- _WHAT NEEDS TO BE DONE_
Below are several entries. Transcribe exactly those lines that fall from the one with "camera: 30 degrees left, 10 degrees down" through the one with "(558, 165) = (546, 336): none", end lines included.

- _DATA IN THIS EXERCISE_
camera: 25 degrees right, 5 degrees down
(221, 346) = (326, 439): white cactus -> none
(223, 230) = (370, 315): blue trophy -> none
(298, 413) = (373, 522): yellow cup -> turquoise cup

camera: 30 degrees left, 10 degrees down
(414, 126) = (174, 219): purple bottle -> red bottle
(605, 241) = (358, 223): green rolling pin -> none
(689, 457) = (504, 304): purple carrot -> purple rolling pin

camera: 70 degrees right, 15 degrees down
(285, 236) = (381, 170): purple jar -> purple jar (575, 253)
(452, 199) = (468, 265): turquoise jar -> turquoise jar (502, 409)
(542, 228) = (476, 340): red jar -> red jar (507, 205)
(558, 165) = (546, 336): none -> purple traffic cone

...

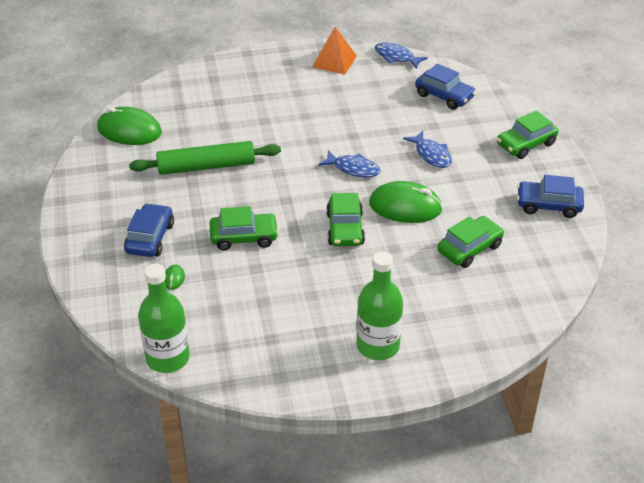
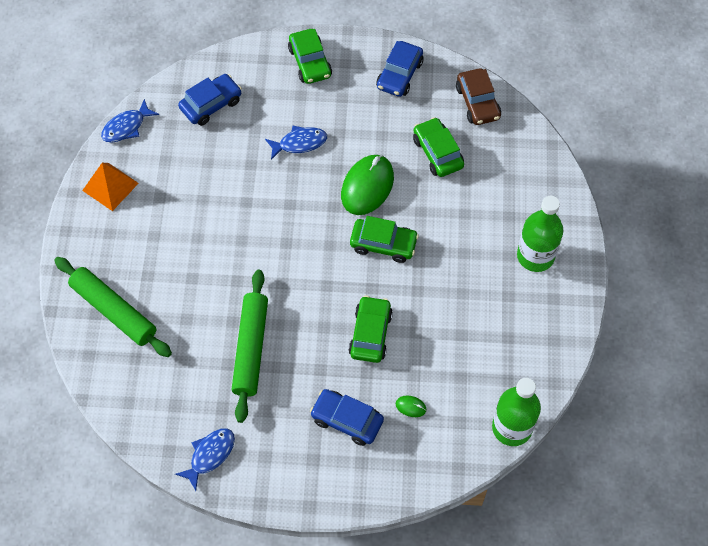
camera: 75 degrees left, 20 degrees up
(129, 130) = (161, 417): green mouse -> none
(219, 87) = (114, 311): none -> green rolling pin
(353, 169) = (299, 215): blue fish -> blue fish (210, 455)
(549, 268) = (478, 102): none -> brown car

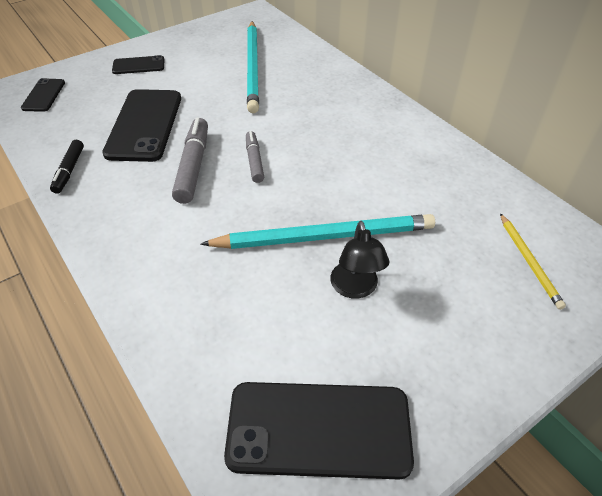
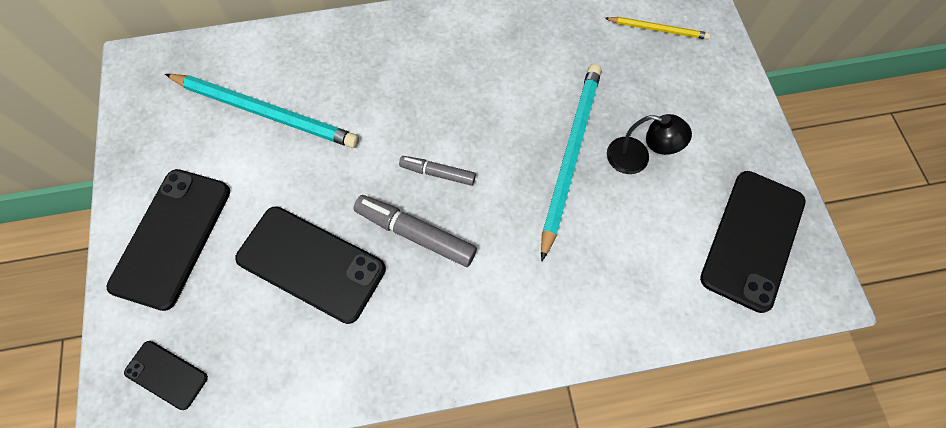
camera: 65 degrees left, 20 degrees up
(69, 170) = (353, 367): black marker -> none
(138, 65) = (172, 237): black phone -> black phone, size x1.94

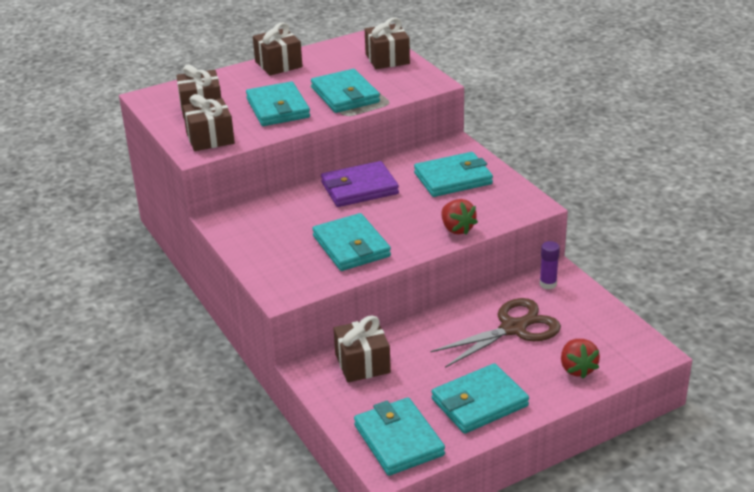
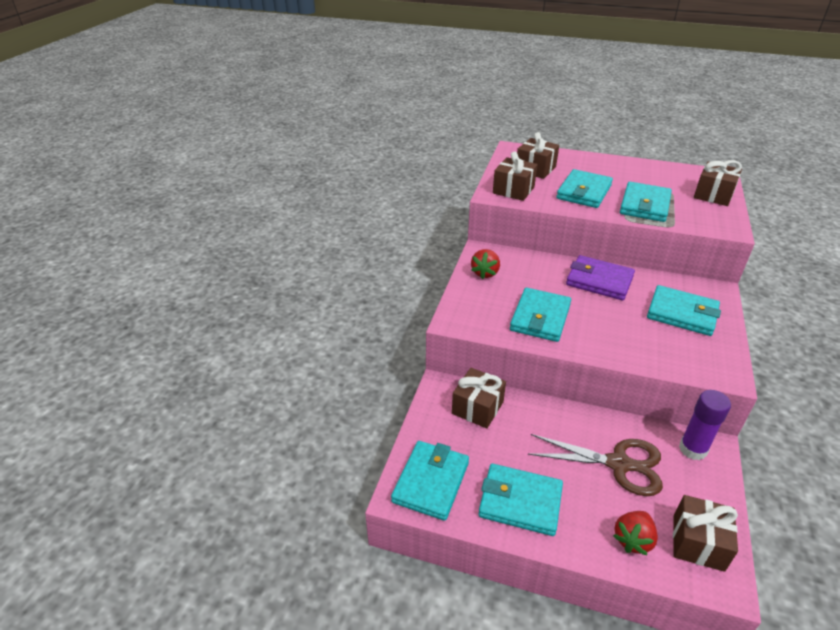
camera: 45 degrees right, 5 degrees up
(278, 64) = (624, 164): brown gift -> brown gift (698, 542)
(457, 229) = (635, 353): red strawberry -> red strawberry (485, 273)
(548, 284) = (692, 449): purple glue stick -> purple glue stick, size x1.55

---

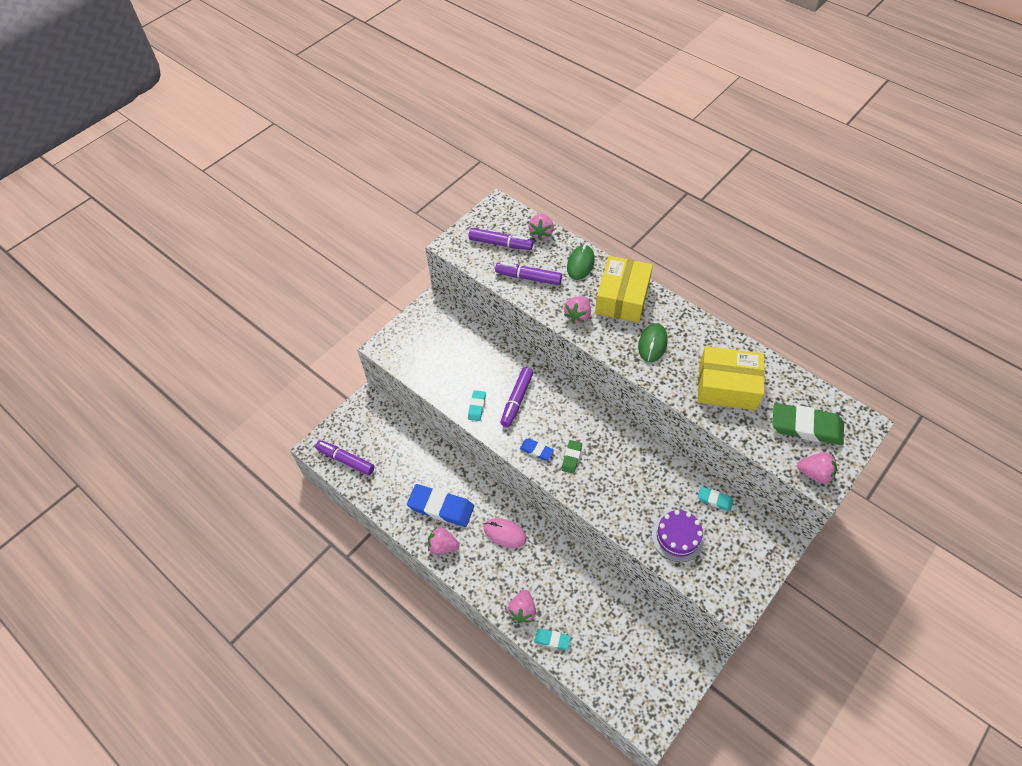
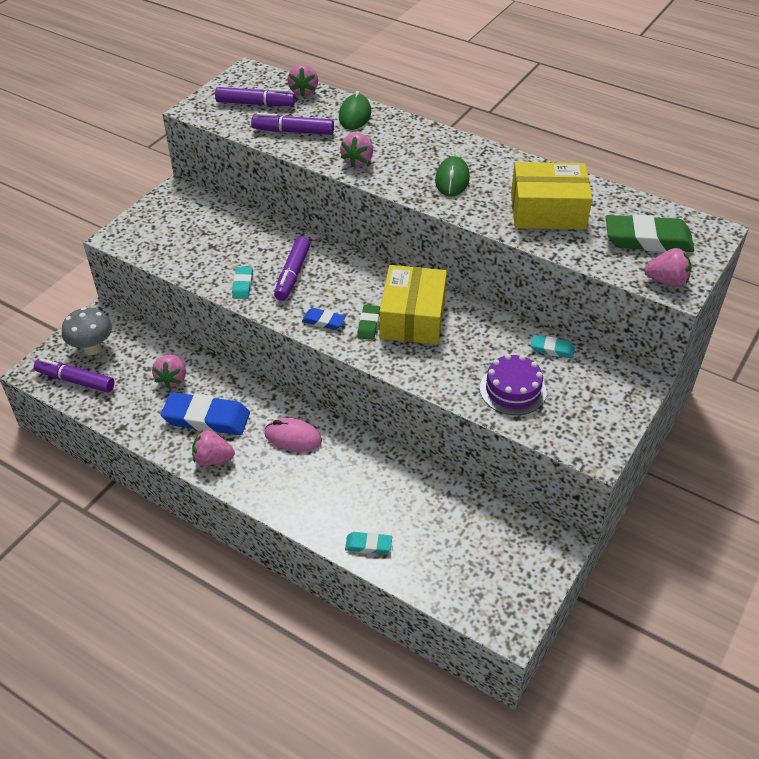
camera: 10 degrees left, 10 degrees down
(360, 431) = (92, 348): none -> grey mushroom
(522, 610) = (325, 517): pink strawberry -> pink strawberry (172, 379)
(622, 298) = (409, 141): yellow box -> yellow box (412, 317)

- _OUTPUT BELOW_
camera: 30 degrees left, 10 degrees down
(414, 126) = (174, 219): purple bottle -> red bottle
(605, 241) = (358, 223): green rolling pin -> none
(689, 457) = (504, 304): purple carrot -> purple rolling pin

camera: 70 degrees right, 15 degrees down
(285, 236) = (381, 170): purple jar -> purple jar (575, 253)
(452, 199) = (468, 265): turquoise jar -> turquoise jar (502, 409)
(542, 228) = (476, 340): red jar -> red jar (507, 205)
(558, 165) = (546, 336): none -> purple traffic cone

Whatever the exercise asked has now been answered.